About this exercise
Copy exactly, and copy only, the lines from the one bearing "(642, 225) = (335, 145): yellow" through the final line of the records.

[Spatial reasoning data]
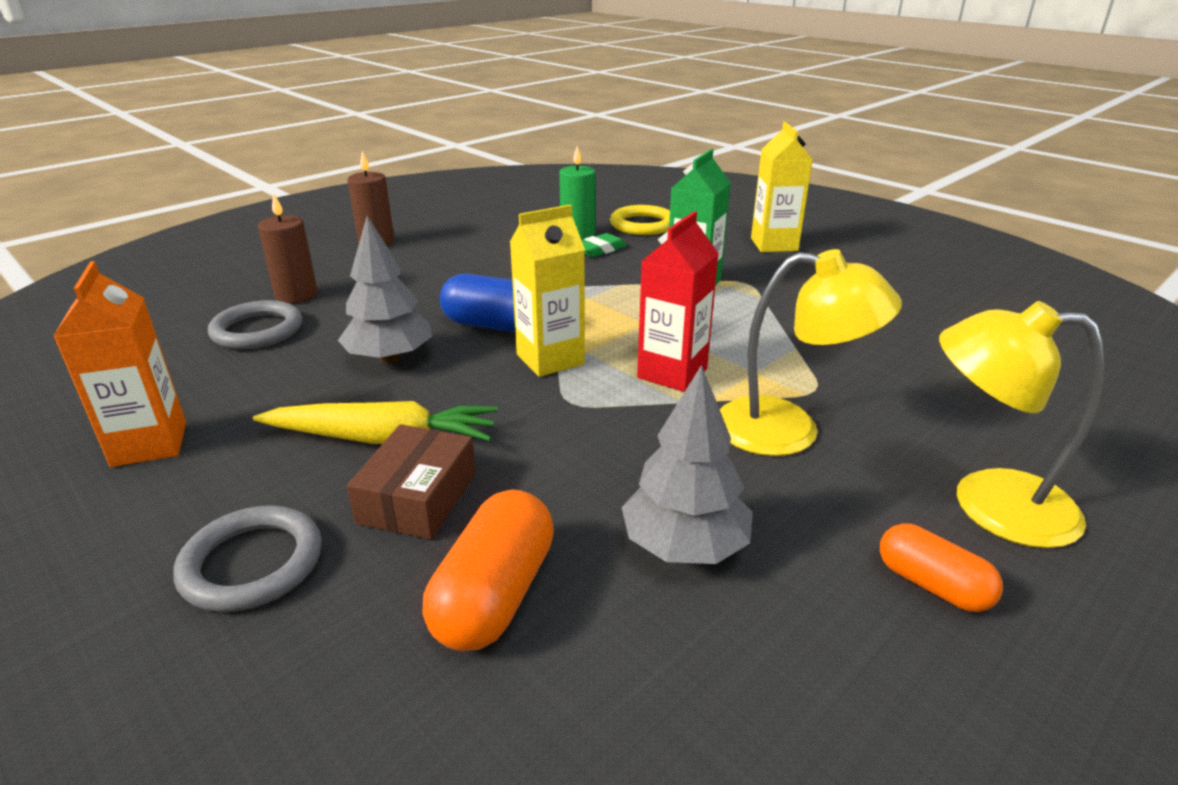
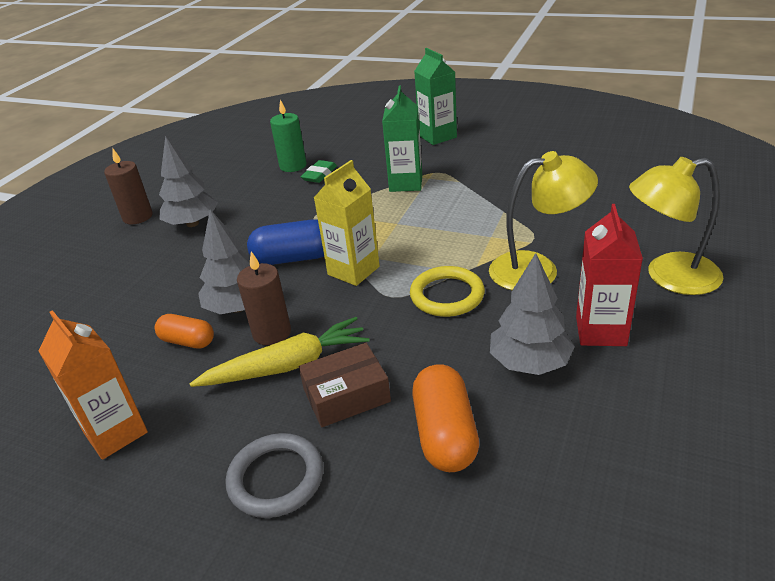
camera: 20 degrees left, 5 degrees up
(257, 330) = (111, 320): grey ring -> none
(296, 295) = (115, 282): brown candle -> brown candle (272, 333)
(417, 497) = (346, 395): brown box -> brown box turned 75 degrees clockwise
(423, 262) = (192, 223): none -> grey tree
(642, 225) = (335, 145): yellow ring -> yellow ring (447, 295)
(672, 373) = (441, 254): red carton -> red carton (601, 331)
(774, 244) = (437, 136): yellow carton -> green carton
(932, 585) = (669, 334): orange capsule -> orange capsule (188, 341)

Expected answer
(642, 225) = (335, 145): yellow ring -> yellow ring (447, 295)
(672, 373) = (441, 254): red carton -> red carton (601, 331)
(774, 244) = (437, 136): yellow carton -> green carton
(932, 585) = (669, 334): orange capsule -> orange capsule (188, 341)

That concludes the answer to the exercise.